(PROBLEM TO SOLVE):
The exercise asks you to copy every line below in which "cone" appears.

Object change descriptions:
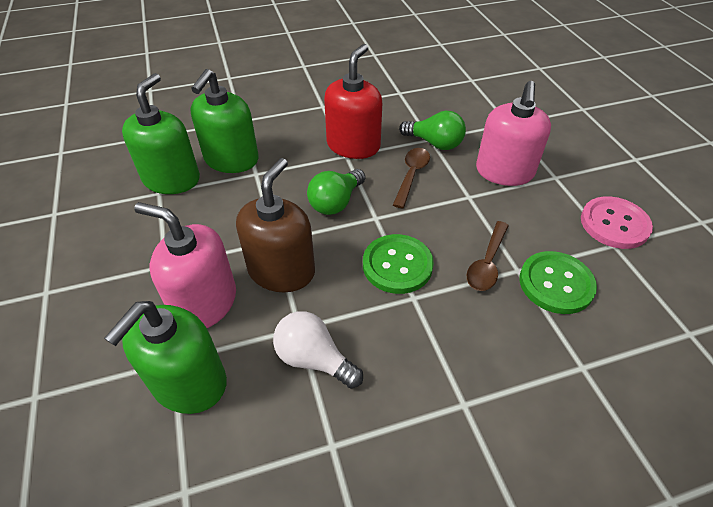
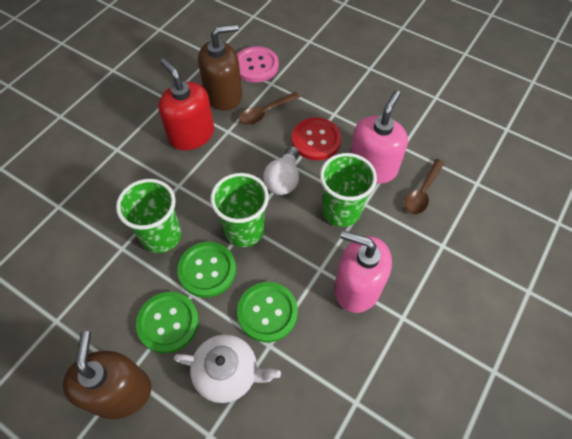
brown soap dispenser: 1 -> 2
green button: 2 -> 3
green cup: 0 -> 3
green light bulb: 2 -> 0
green soap dispenser: 3 -> 0
red button: 0 -> 1
white teapot: 0 -> 1

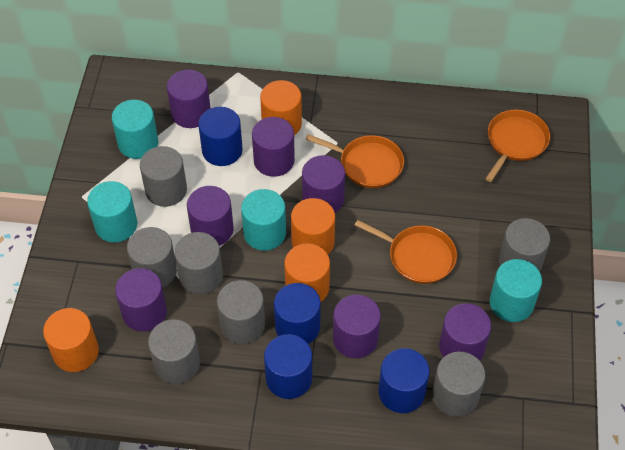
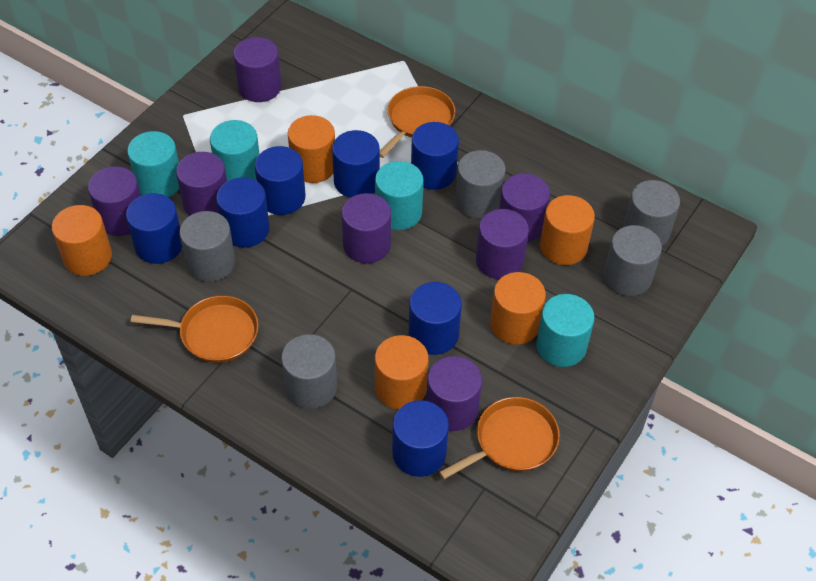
blue cylinder: 4 -> 7
grey cylinder: 7 -> 5
orange cylinder: 4 -> 5

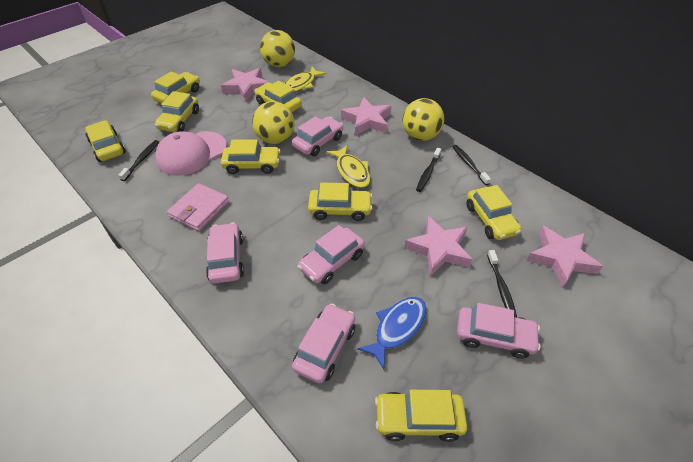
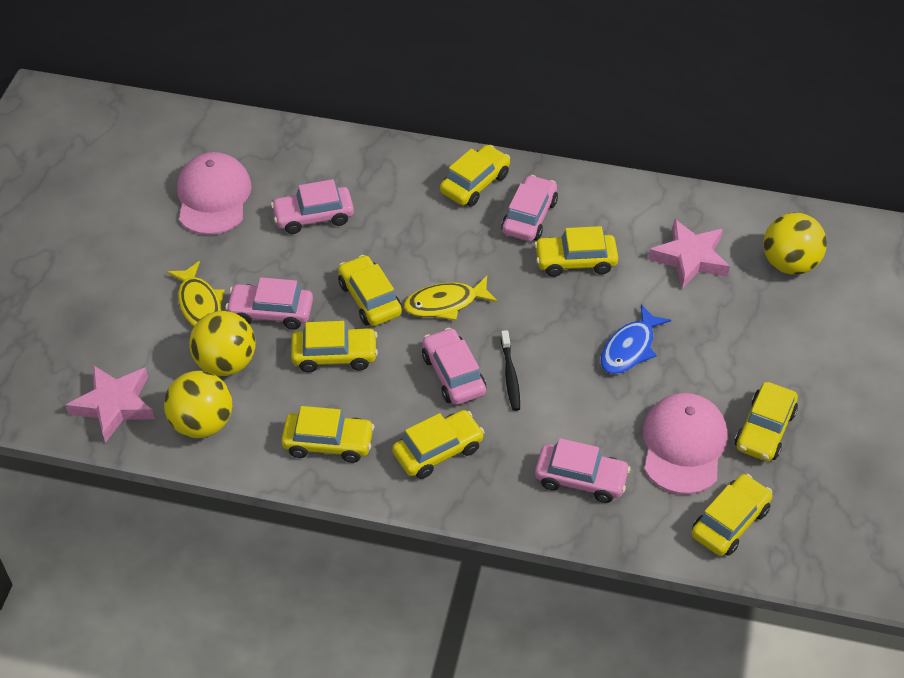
black toothbrush: 4 -> 1
pink cap: 1 -> 2
pink star: 4 -> 2
pink wallet: 1 -> 0

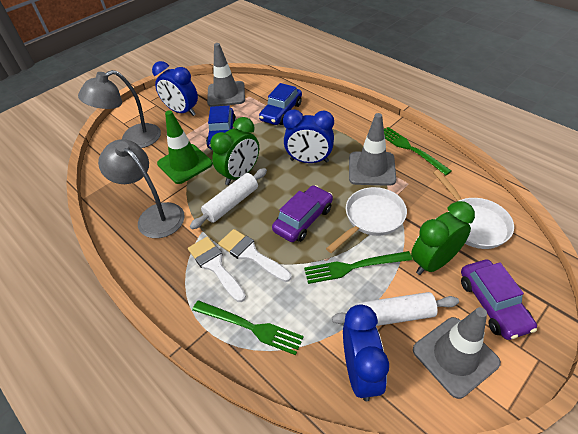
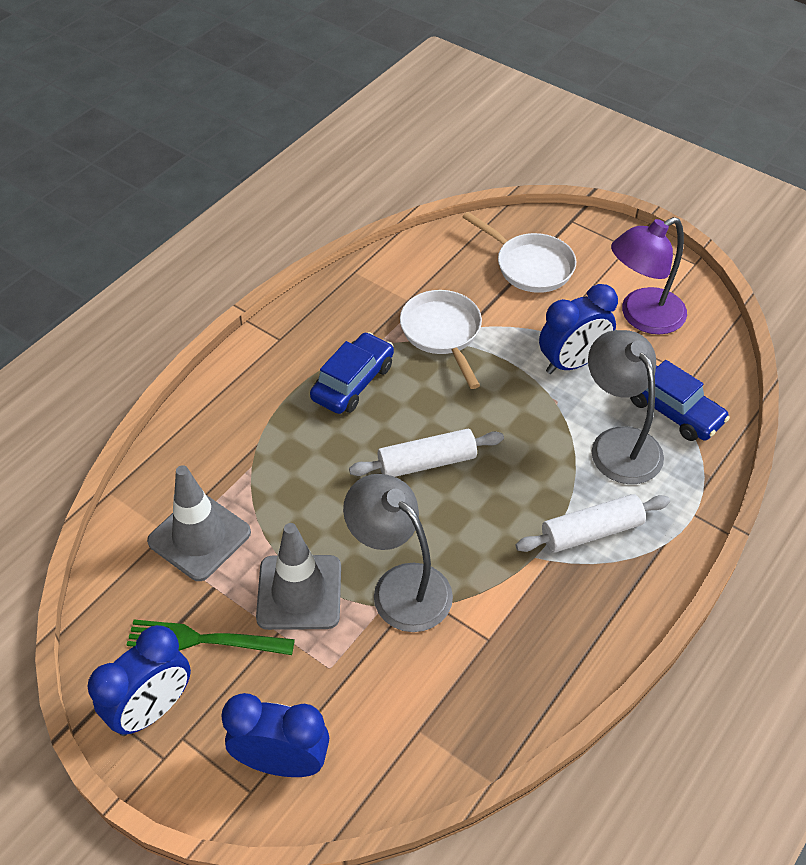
green clock: 2 -> 0
green fork: 3 -> 1
green traffic cone: 1 -> 0
grey traffic cone: 3 -> 2
purple car: 2 -> 0
purple lamp: 0 -> 1
white brush: 2 -> 0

(SOLUTION TO THIS EXERCISE):
green traffic cone: 1 -> 0
grey traffic cone: 3 -> 2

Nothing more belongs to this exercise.